TRY IT:
Output the full listing below exactly; the images stay out.
#### RECORD EXTRACTS
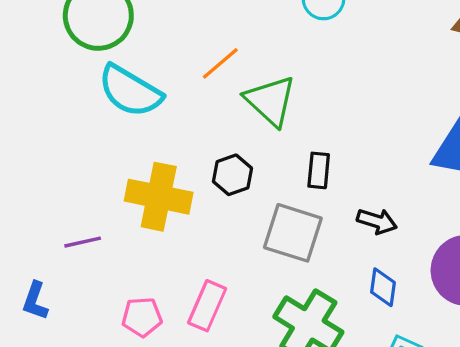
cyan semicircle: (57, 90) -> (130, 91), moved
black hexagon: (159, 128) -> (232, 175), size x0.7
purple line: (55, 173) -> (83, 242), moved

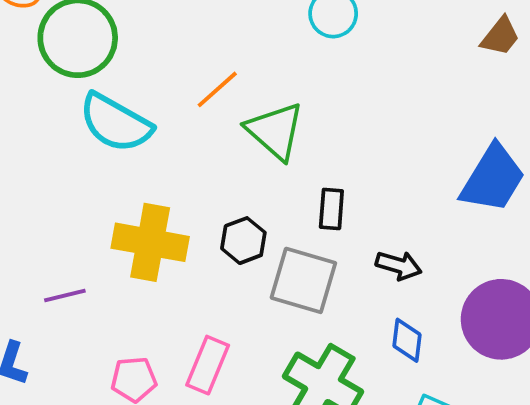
black hexagon: (232, 175) -> (243, 241), moved

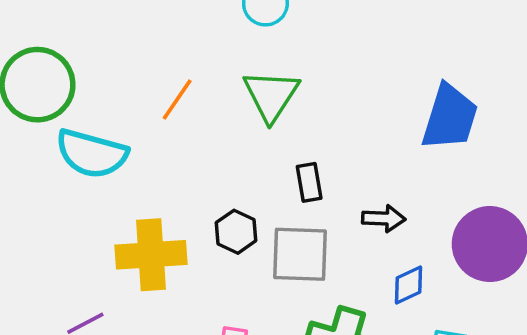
green triangle: (275, 131) -> (271, 95), moved, turned 36
blue diamond: (407, 340) -> (409, 285), turned 72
########
ANSWER TO THIS TASK:
cyan semicircle: (57, 90) -> (130, 91), moved
black hexagon: (159, 128) -> (232, 175), size x0.7
purple line: (55, 173) -> (83, 242), moved

black hexagon: (232, 175) -> (243, 241), moved

green triangle: (275, 131) -> (271, 95), moved, turned 36
blue diamond: (407, 340) -> (409, 285), turned 72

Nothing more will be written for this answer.